> [Your goal]
Across all the entries, how many lines hold "dice"? Answer with that number and nothing else.

> [Data for review]
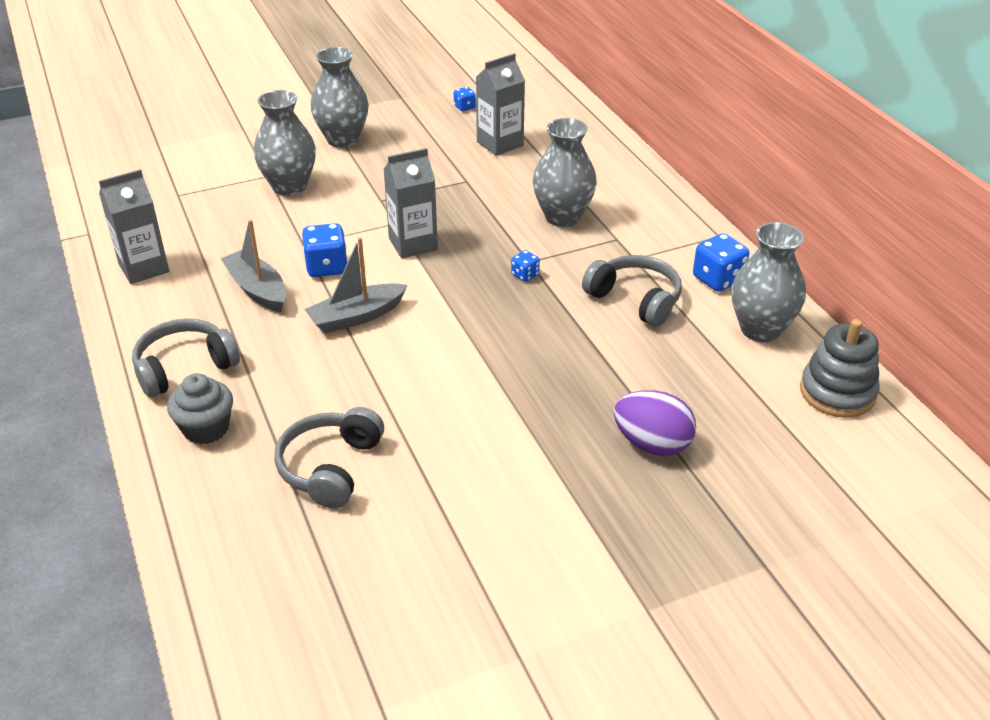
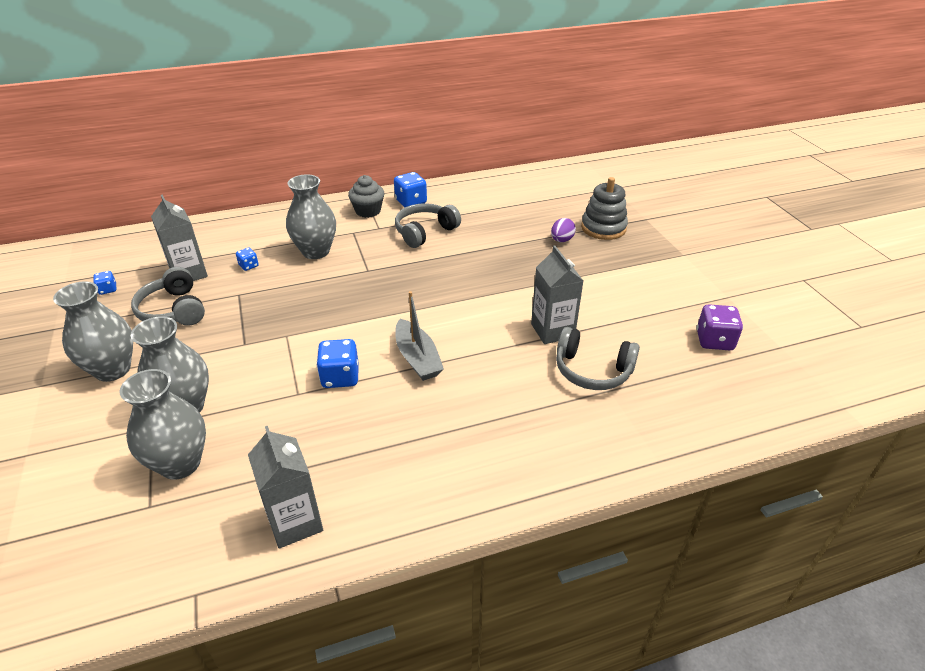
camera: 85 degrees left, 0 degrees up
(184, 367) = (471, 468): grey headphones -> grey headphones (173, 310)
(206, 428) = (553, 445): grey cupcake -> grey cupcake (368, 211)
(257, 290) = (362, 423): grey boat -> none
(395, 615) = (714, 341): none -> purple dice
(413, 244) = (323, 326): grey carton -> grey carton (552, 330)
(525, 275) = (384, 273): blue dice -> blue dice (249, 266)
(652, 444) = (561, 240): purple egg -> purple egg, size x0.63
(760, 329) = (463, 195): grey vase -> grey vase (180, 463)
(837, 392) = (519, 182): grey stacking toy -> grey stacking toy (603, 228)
...
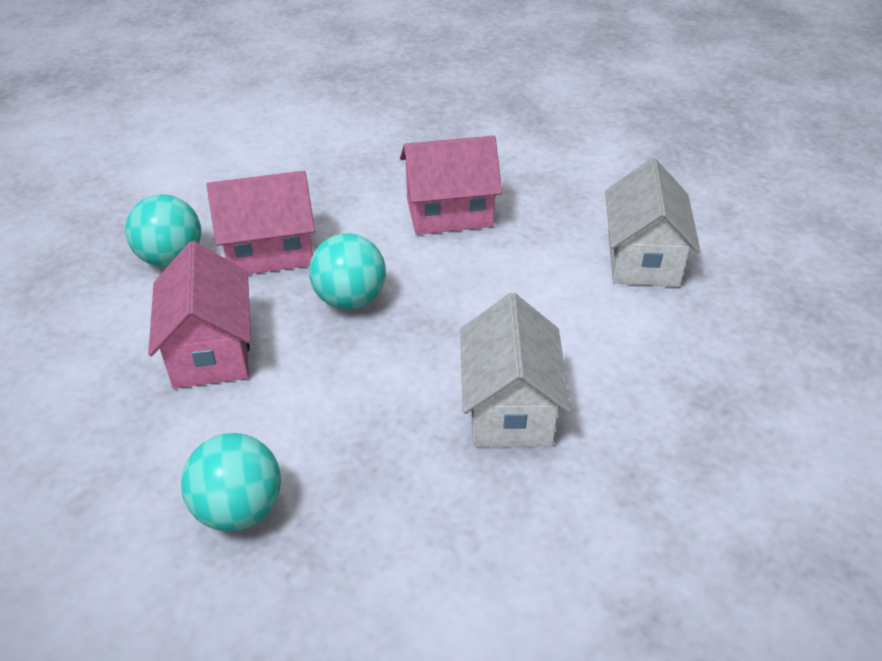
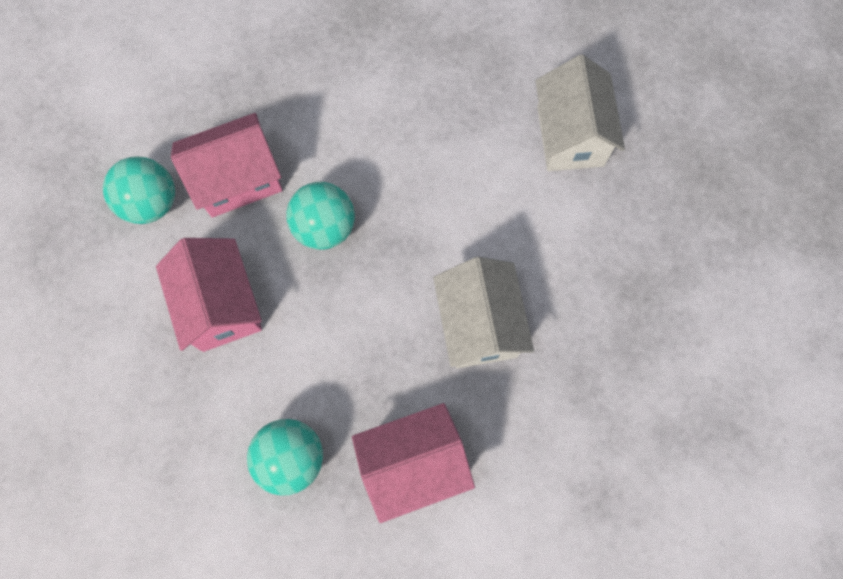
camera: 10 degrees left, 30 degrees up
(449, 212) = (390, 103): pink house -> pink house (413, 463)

> [Your response]
2